■ DIRECTIONS FOR THIS TASK ■
Every line of the records must be repeated exactly; pictures stay out.
INFORMATION Start Marker
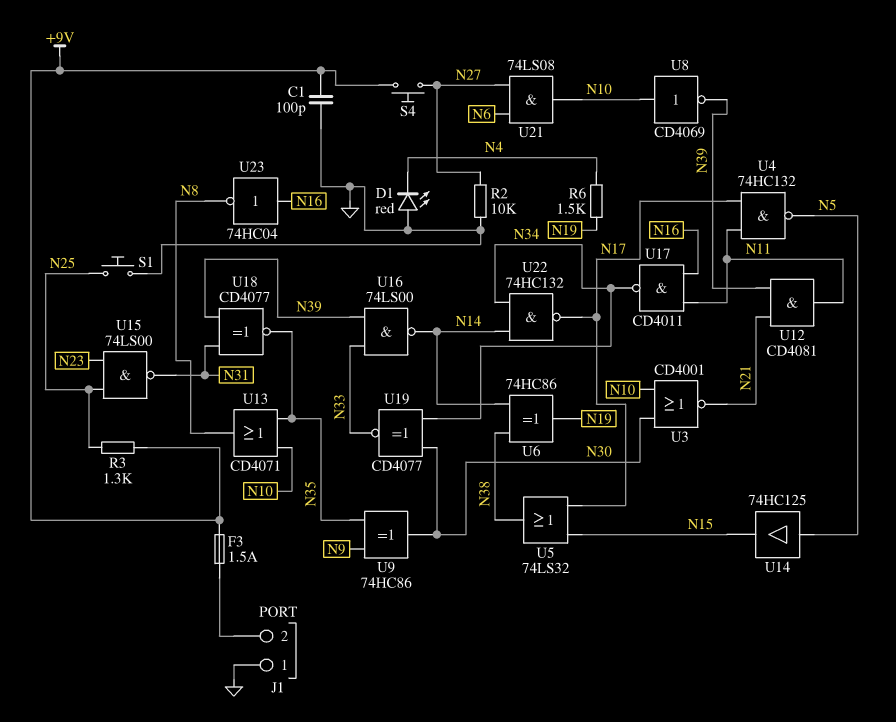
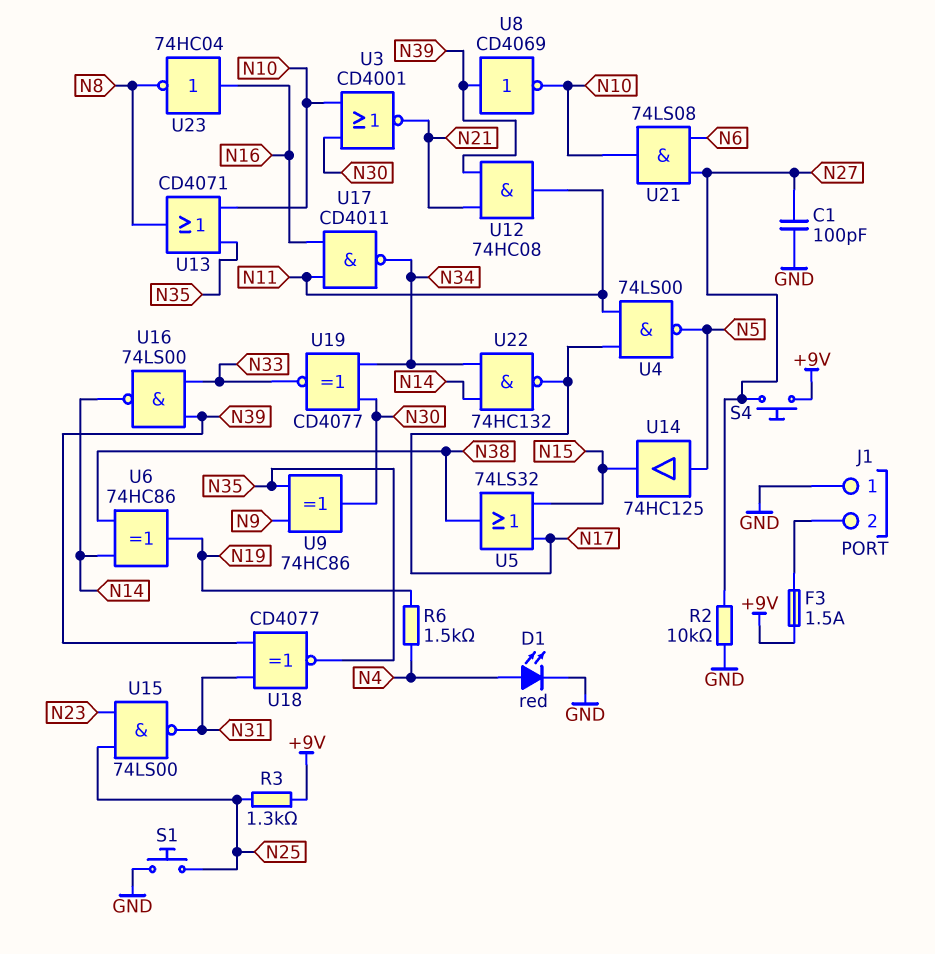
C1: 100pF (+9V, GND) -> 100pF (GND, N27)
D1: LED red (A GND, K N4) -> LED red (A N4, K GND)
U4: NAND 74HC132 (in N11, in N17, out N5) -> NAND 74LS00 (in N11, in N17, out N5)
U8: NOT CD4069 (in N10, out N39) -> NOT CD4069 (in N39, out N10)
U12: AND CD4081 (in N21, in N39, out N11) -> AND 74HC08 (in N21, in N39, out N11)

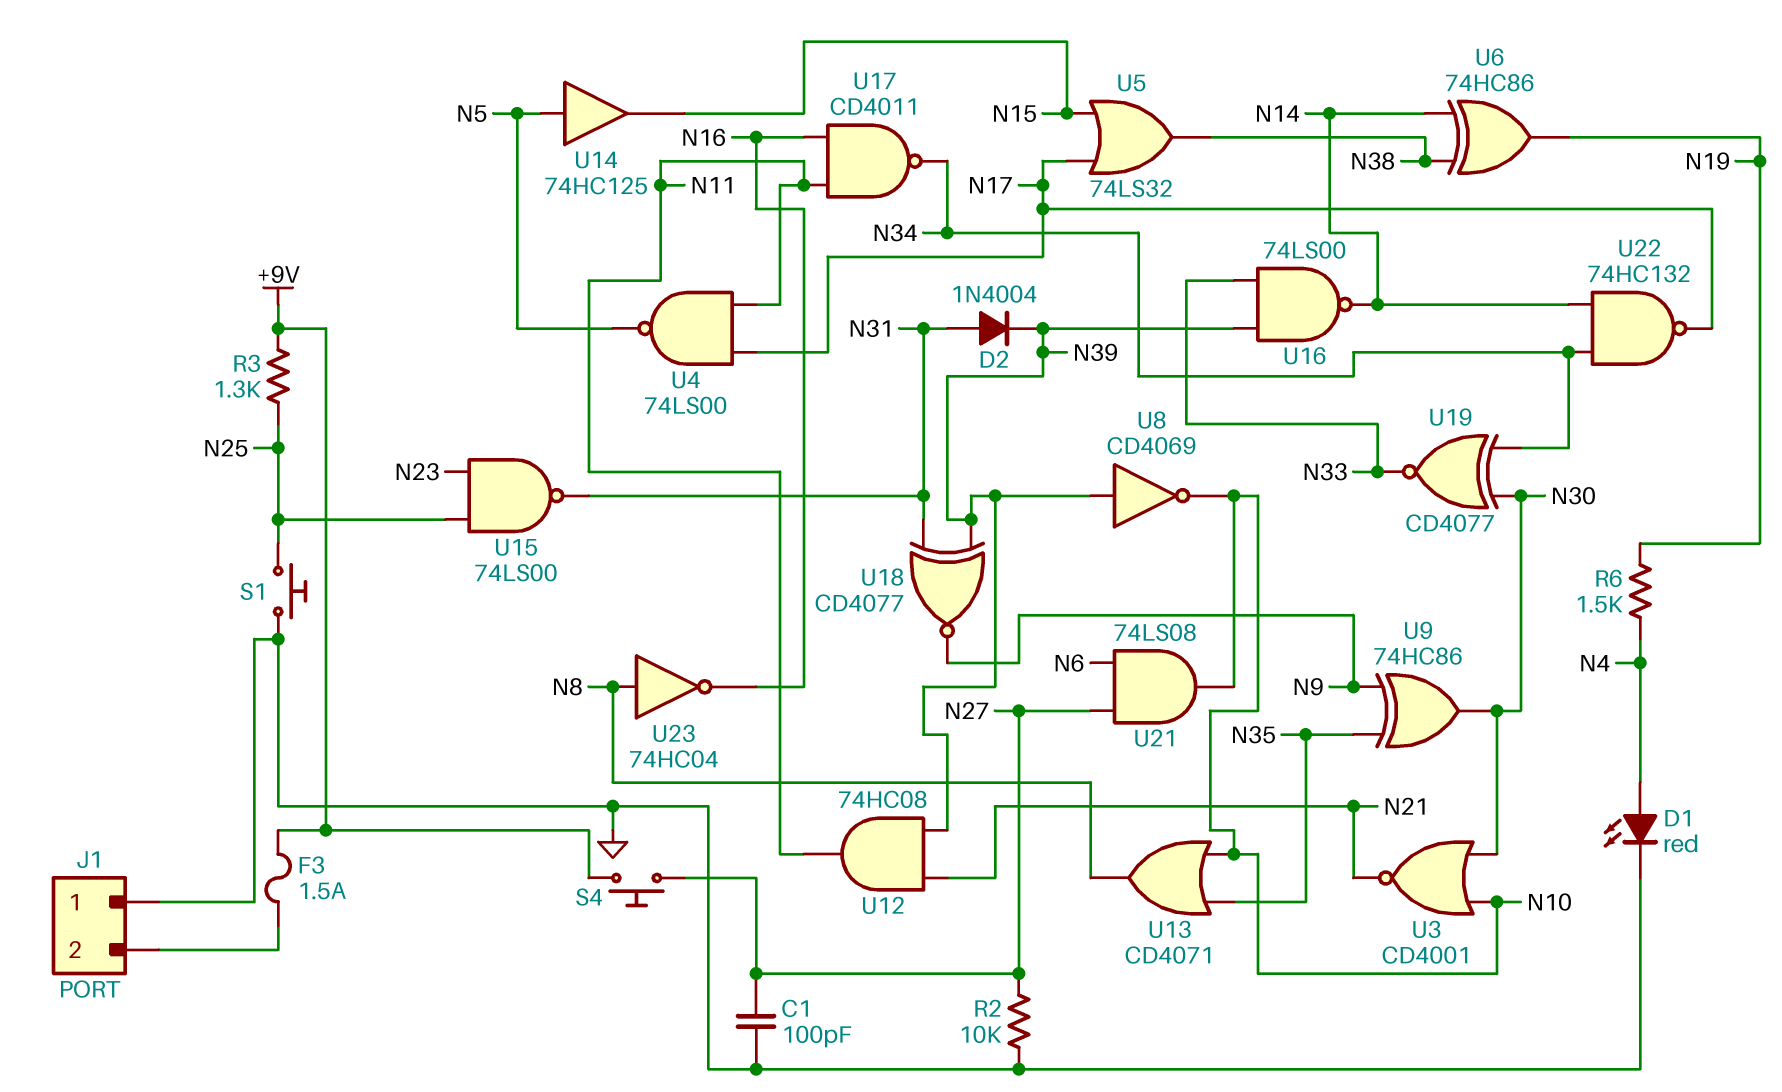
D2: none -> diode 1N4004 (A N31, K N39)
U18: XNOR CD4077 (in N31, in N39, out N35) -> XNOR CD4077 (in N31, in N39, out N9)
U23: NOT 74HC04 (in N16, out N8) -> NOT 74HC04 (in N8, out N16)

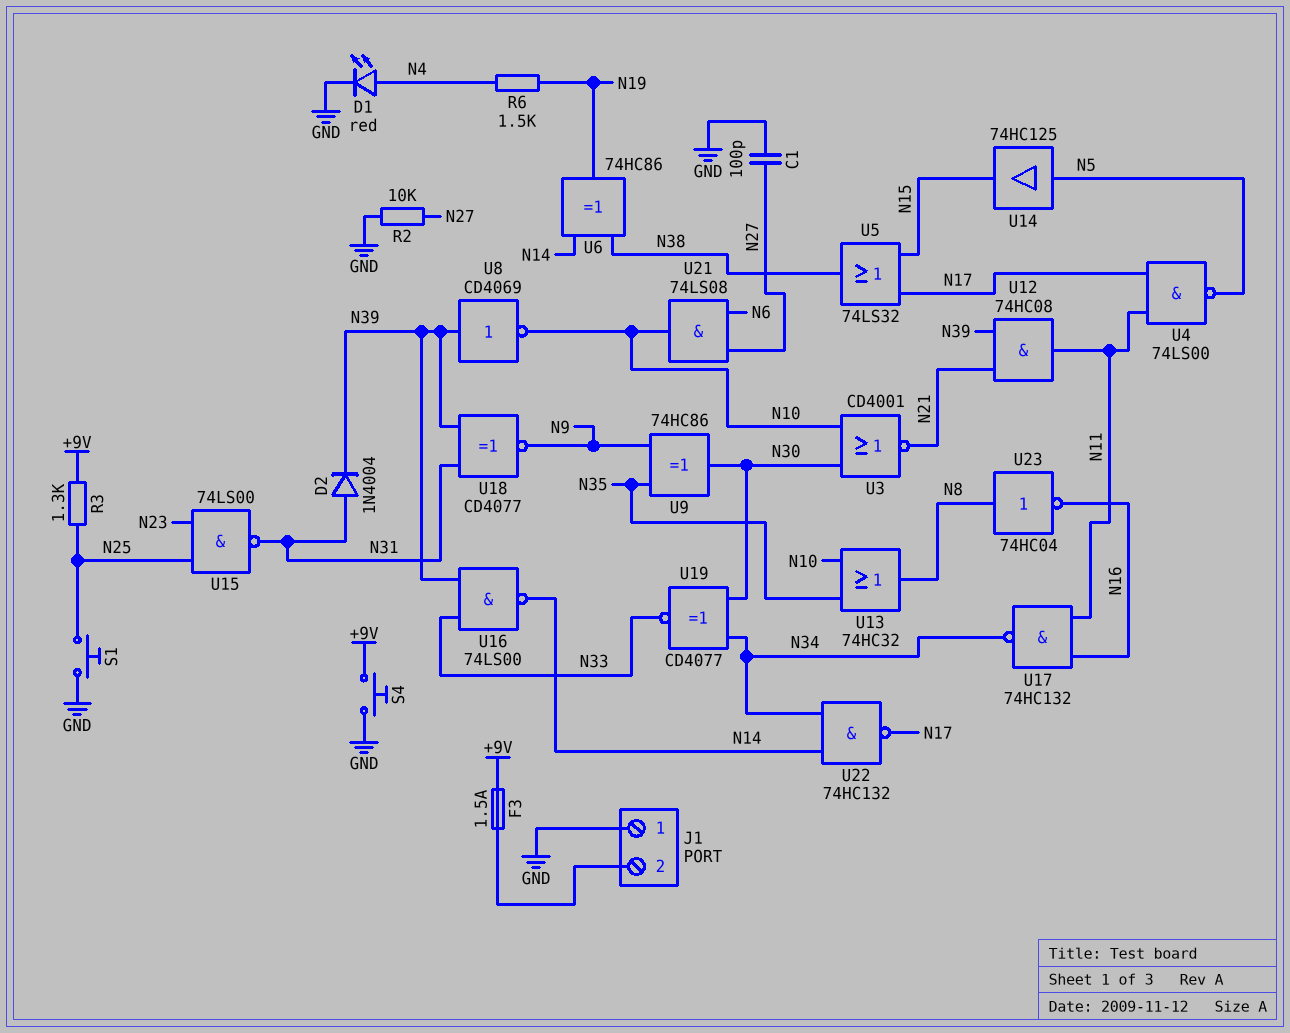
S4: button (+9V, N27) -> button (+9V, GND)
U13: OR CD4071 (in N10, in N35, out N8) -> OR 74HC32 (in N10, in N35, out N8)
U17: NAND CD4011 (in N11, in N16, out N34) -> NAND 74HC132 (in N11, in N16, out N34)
INFORMATION End Marker
■ SOLUTION ■
C1: 100pF (+9V, GND) -> 100pF (GND, N27)
D1: LED red (A GND, K N4) -> LED red (A N4, K GND)
U4: NAND 74HC132 (in N11, in N17, out N5) -> NAND 74LS00 (in N11, in N17, out N5)
U8: NOT CD4069 (in N10, out N39) -> NOT CD4069 (in N39, out N10)
U12: AND CD4081 (in N21, in N39, out N11) -> AND 74HC08 (in N21, in N39, out N11)

D2: none -> diode 1N4004 (A N31, K N39)
U18: XNOR CD4077 (in N31, in N39, out N35) -> XNOR CD4077 (in N31, in N39, out N9)
U23: NOT 74HC04 (in N16, out N8) -> NOT 74HC04 (in N8, out N16)

S4: button (+9V, N27) -> button (+9V, GND)
U13: OR CD4071 (in N10, in N35, out N8) -> OR 74HC32 (in N10, in N35, out N8)
U17: NAND CD4011 (in N11, in N16, out N34) -> NAND 74HC132 (in N11, in N16, out N34)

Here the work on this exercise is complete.